YOUR INSTRUCTIONS: What is needed is an exact copy of the listing, with no pictures in it.

--- START ---

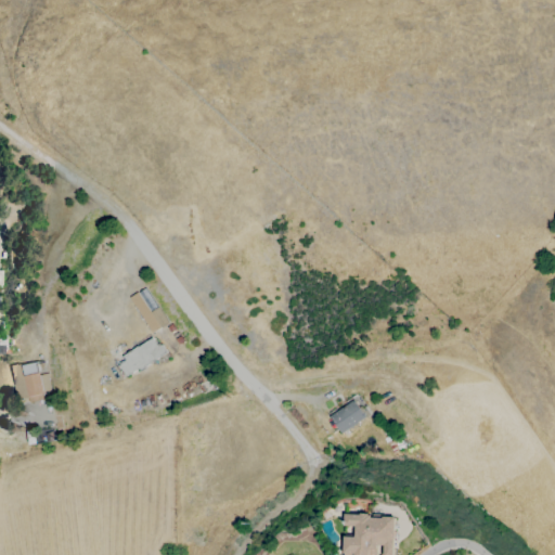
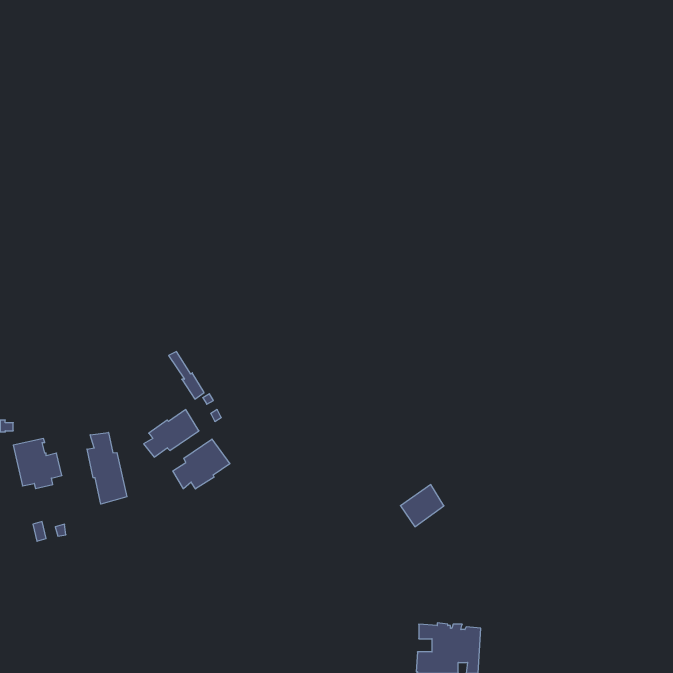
building: none -> [87,432,127,504]
building: none -> [173,439,230,489]

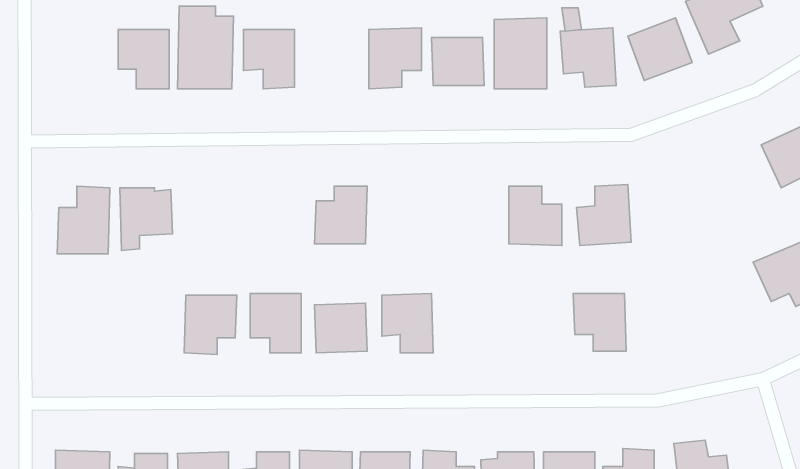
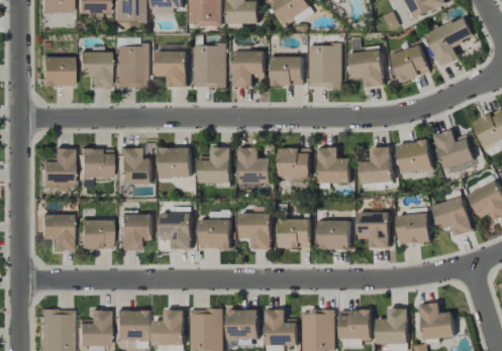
building: none -> [193,44,226,88]
building: none -> [41,56,73,86]
building: none -> [433,129,475,169]
building: none -> [398,140,432,173]
building: none -> [119,147,152,184]
building: none -> [238,147,271,186]
building: none -> [160,148,191,178]
building: none -> [279,148,310,178]
building: none -> [432,197,472,236]
building: none -> [397,213,429,243]
building: none -> [40,214,73,250]
building: none -> [80,219,112,248]
building: none -> [279,219,311,248]
building: none -> [318,220,350,250]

--- END ---

OUTPUT FOR THIS TASK:
building: none -> [87,432,127,504]
building: none -> [173,439,230,489]

building: none -> [193,44,226,88]
building: none -> [41,56,73,86]
building: none -> [433,129,475,169]
building: none -> [398,140,432,173]
building: none -> [119,147,152,184]
building: none -> [238,147,271,186]
building: none -> [160,148,191,178]
building: none -> [279,148,310,178]
building: none -> [432,197,472,236]
building: none -> [397,213,429,243]
building: none -> [40,214,73,250]
building: none -> [80,219,112,248]
building: none -> [279,219,311,248]
building: none -> [318,220,350,250]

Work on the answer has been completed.